Reproduce all of the data below, substituting "midpoint" for each occurrence of "center point" and leaving everything else unchanged.
— start of Available records —
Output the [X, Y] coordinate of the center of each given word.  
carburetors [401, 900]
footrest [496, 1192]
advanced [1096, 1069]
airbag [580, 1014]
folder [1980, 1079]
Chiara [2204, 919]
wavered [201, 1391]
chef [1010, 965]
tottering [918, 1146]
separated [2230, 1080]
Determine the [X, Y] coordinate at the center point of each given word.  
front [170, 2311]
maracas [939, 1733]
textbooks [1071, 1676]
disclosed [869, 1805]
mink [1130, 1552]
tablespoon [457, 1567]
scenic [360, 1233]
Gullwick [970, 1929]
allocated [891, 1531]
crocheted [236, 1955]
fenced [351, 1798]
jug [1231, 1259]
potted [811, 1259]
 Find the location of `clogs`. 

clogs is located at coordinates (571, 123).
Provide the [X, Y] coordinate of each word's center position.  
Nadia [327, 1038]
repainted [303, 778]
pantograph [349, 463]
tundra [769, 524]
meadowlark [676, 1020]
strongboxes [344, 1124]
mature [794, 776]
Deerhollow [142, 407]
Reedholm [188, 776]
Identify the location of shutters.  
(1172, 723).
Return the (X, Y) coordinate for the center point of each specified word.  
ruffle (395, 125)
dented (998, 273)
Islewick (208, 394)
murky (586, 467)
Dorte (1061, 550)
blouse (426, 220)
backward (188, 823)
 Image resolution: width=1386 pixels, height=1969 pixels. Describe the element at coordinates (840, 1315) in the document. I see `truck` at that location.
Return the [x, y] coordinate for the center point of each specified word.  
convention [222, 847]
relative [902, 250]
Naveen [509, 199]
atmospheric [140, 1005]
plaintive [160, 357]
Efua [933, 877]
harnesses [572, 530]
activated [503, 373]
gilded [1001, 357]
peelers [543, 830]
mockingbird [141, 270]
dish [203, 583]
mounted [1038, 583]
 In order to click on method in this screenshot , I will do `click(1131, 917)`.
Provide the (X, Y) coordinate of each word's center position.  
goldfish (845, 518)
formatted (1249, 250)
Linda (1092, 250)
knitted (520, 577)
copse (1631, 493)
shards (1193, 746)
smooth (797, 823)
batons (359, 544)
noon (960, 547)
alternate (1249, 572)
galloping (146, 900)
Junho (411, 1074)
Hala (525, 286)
— end of Available records —
(Result for this exercise):
Output the [X, Y] coordinate of the center of each given word.  
carburetors [401, 900]
footrest [496, 1192]
advanced [1096, 1069]
airbag [580, 1014]
folder [1980, 1079]
Chiara [2204, 919]
wavered [201, 1391]
chef [1010, 965]
tottering [918, 1146]
separated [2230, 1080]
Determine the [X, Y] coordinate at the midpoint of each given word.  
front [170, 2311]
maracas [939, 1733]
textbooks [1071, 1676]
disclosed [869, 1805]
mink [1130, 1552]
tablespoon [457, 1567]
scenic [360, 1233]
Gullwick [970, 1929]
allocated [891, 1531]
crocheted [236, 1955]
fenced [351, 1798]
jug [1231, 1259]
potted [811, 1259]
 Find the location of `clogs`. 

clogs is located at coordinates (571, 123).
Provide the [X, Y] coordinate of each word's center position.  
Nadia [327, 1038]
repainted [303, 778]
pantograph [349, 463]
tundra [769, 524]
meadowlark [676, 1020]
strongboxes [344, 1124]
mature [794, 776]
Deerhollow [142, 407]
Reedholm [188, 776]
Identify the location of shutters.  
(1172, 723).
Return the (X, Y) coordinate for the midpoint of each specified word.  
ruffle (395, 125)
dented (998, 273)
Islewick (208, 394)
murky (586, 467)
Dorte (1061, 550)
blouse (426, 220)
backward (188, 823)
 Image resolution: width=1386 pixels, height=1969 pixels. Describe the element at coordinates (840, 1315) in the document. I see `truck` at that location.
Return the [x, y] coordinate for the midpoint of each specified word.  
convention [222, 847]
relative [902, 250]
Naveen [509, 199]
atmospheric [140, 1005]
plaintive [160, 357]
Efua [933, 877]
harnesses [572, 530]
activated [503, 373]
gilded [1001, 357]
peelers [543, 830]
mockingbird [141, 270]
dish [203, 583]
mounted [1038, 583]
 In order to click on method in this screenshot , I will do `click(1131, 917)`.
Provide the (X, Y) coordinate of each word's center position.  
goldfish (845, 518)
formatted (1249, 250)
Linda (1092, 250)
knitted (520, 577)
copse (1631, 493)
shards (1193, 746)
smooth (797, 823)
batons (359, 544)
noon (960, 547)
alternate (1249, 572)
galloping (146, 900)
Junho (411, 1074)
Hala (525, 286)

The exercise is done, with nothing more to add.